→ Records to use

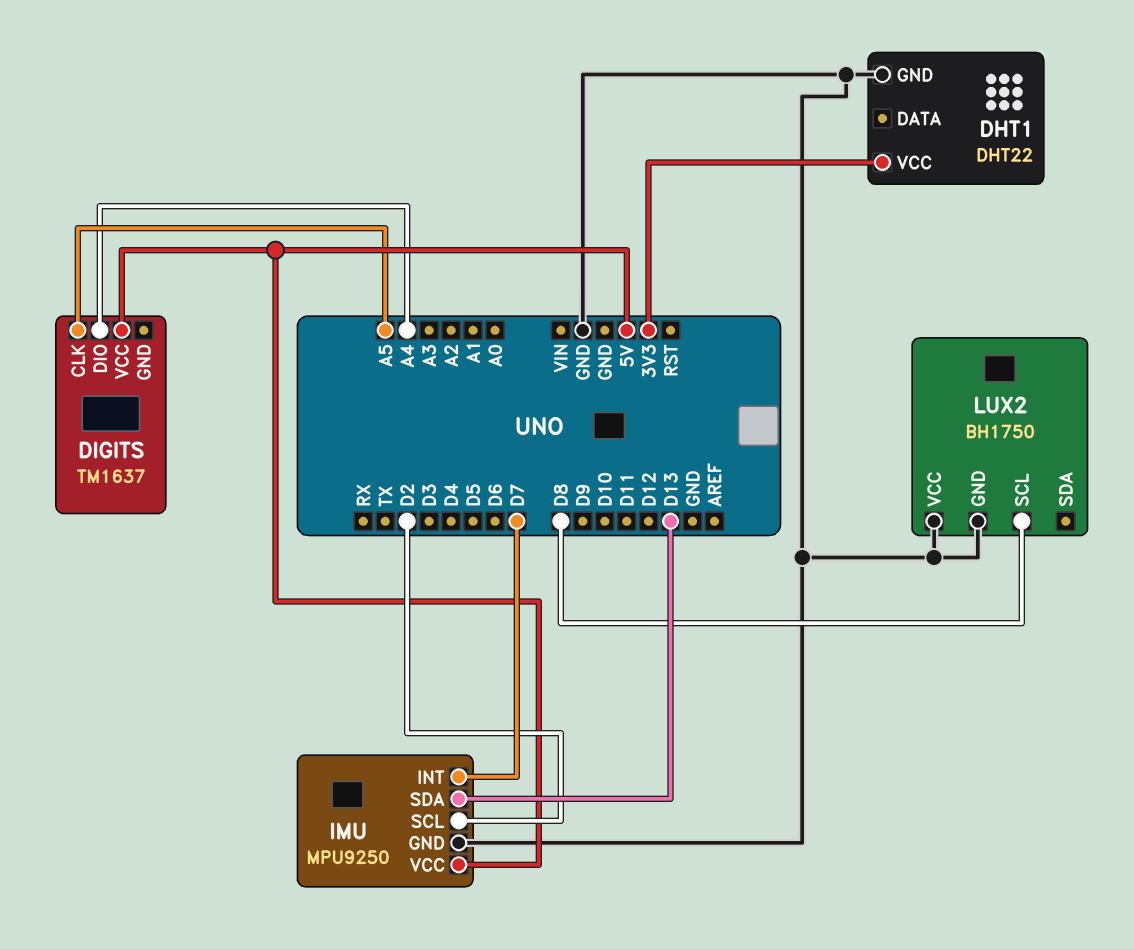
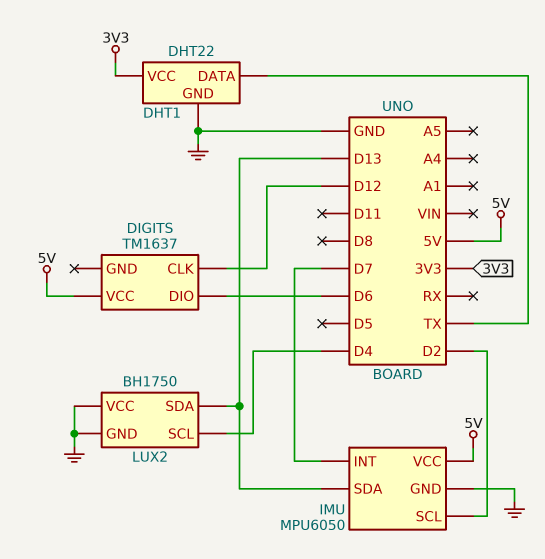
DHT1 pin DATA: none -> TX
DIGITS pin CLK: A5 -> D12
DIGITS pin DIO: A4 -> D6
IMU: MPU9250 -> MPU6050
LUX2 pin SCL: D8 -> D4
LUX2 pin SDA: none -> D13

→ About this exercise
A verbatim retyping of the listing, without any pictures, is the expected answer.

→ Answer to this problem
DHT1 pin DATA: none -> TX
DIGITS pin CLK: A5 -> D12
DIGITS pin DIO: A4 -> D6
IMU: MPU9250 -> MPU6050
LUX2 pin SCL: D8 -> D4
LUX2 pin SDA: none -> D13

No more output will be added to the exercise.